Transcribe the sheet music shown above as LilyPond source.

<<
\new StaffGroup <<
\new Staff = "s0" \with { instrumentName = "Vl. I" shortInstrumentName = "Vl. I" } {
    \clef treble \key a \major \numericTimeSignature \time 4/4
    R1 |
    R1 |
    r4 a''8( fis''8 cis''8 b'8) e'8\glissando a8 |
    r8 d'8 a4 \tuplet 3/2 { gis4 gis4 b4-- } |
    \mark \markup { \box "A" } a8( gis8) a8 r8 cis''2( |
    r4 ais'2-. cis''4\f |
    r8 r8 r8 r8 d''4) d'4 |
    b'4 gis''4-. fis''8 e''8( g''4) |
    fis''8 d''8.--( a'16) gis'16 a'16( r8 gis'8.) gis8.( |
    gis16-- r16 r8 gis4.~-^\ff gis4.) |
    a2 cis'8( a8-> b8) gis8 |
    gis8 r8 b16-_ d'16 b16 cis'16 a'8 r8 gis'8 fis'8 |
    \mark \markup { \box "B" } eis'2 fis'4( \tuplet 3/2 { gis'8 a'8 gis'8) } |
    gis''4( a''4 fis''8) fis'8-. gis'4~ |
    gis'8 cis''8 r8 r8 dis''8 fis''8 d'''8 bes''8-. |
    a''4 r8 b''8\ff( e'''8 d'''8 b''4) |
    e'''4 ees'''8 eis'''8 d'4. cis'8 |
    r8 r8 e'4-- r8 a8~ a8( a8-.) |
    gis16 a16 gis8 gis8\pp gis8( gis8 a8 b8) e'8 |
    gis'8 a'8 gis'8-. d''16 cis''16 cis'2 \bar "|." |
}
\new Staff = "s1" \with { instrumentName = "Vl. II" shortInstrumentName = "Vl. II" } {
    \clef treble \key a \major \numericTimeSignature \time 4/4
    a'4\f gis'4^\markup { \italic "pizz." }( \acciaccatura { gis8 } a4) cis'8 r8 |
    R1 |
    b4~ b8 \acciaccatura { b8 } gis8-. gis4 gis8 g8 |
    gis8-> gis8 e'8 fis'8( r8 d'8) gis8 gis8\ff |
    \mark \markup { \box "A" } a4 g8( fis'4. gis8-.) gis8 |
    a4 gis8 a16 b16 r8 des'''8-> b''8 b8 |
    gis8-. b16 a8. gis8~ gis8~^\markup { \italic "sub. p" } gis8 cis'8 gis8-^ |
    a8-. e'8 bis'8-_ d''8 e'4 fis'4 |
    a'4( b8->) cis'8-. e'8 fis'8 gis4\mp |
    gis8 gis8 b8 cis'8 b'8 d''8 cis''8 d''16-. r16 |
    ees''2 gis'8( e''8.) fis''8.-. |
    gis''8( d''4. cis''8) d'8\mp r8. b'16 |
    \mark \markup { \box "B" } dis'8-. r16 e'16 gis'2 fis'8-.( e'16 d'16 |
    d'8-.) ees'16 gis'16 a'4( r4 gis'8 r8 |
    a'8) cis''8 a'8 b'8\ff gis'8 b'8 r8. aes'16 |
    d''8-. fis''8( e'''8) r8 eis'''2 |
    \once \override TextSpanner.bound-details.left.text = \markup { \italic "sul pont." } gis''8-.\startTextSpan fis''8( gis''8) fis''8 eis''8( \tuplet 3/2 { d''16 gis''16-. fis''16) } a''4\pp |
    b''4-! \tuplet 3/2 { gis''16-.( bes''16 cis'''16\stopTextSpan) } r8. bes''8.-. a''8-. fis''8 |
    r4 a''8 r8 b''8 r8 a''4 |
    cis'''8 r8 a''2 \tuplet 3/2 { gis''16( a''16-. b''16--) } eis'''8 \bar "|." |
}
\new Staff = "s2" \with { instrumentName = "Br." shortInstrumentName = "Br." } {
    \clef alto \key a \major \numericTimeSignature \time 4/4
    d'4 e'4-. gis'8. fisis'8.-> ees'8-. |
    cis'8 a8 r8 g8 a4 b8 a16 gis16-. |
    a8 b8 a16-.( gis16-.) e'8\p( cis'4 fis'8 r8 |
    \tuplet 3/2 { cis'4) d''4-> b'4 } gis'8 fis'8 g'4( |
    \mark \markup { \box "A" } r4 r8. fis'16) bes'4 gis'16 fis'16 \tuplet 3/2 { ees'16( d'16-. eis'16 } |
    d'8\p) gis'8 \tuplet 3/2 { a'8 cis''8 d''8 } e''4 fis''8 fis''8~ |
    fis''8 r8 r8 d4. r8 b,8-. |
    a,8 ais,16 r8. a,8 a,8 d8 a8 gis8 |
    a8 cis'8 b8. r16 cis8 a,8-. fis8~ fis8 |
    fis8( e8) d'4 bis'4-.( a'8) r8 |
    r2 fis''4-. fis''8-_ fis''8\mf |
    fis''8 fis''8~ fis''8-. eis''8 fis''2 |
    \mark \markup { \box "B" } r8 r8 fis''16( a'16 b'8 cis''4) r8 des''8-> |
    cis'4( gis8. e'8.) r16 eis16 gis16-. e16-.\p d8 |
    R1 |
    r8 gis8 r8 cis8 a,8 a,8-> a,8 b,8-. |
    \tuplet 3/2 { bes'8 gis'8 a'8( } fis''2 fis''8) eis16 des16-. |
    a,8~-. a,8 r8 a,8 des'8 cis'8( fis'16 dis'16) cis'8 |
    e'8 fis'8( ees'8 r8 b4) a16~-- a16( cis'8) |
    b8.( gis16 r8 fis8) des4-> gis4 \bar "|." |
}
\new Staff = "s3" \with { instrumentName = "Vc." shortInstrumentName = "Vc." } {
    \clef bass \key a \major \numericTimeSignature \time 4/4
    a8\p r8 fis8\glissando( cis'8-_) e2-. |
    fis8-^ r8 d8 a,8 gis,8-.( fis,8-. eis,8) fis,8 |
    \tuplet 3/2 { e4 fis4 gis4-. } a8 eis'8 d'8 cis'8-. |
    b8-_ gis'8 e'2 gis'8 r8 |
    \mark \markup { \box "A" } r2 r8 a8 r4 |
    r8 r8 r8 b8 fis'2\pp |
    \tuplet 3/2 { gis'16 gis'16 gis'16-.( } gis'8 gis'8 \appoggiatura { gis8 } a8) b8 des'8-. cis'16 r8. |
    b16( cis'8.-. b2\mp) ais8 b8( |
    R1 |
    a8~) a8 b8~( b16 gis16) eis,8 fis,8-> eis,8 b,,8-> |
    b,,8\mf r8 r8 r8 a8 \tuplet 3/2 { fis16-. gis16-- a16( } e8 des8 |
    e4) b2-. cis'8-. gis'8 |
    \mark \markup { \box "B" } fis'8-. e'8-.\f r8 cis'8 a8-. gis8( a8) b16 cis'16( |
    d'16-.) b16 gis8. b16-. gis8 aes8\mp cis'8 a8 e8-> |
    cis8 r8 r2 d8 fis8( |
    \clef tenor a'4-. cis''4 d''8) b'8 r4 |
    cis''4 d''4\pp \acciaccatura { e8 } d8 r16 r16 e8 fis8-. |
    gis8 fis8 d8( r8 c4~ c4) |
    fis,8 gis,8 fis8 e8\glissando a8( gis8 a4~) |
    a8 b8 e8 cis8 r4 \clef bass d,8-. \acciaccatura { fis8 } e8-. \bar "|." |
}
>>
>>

(JOB) Please pick out and copy every line of the data above that contains the word "major". Case counts.

(OUTPUT FOR THIS TASK)
    \clef treble \key a \major \numericTimeSignature \time 4/4
    \clef treble \key a \major \numericTimeSignature \time 4/4
    \clef alto \key a \major \numericTimeSignature \time 4/4
    \clef bass \key a \major \numericTimeSignature \time 4/4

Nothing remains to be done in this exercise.